BEGIN Given data

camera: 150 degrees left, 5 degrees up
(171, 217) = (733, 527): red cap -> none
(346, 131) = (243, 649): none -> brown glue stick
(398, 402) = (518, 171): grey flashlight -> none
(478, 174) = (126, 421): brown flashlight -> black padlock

END Given data
BEGIN Given data

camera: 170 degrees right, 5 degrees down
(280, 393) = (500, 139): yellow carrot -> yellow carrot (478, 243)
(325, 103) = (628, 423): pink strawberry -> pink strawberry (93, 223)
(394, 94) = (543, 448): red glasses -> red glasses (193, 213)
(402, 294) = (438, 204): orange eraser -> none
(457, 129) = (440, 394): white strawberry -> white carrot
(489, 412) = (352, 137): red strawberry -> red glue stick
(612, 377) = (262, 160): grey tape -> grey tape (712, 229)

END Given data
BEGIN Given data

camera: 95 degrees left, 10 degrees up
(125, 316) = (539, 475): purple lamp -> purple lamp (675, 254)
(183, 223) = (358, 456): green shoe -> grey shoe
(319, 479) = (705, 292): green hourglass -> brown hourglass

END Given data

-- Exercise description --
Your task is to copy every line in the entries that holds the string "glue".

-- The answer --
(346, 131) = (243, 649): none -> brown glue stick
(489, 412) = (352, 137): red strawberry -> red glue stick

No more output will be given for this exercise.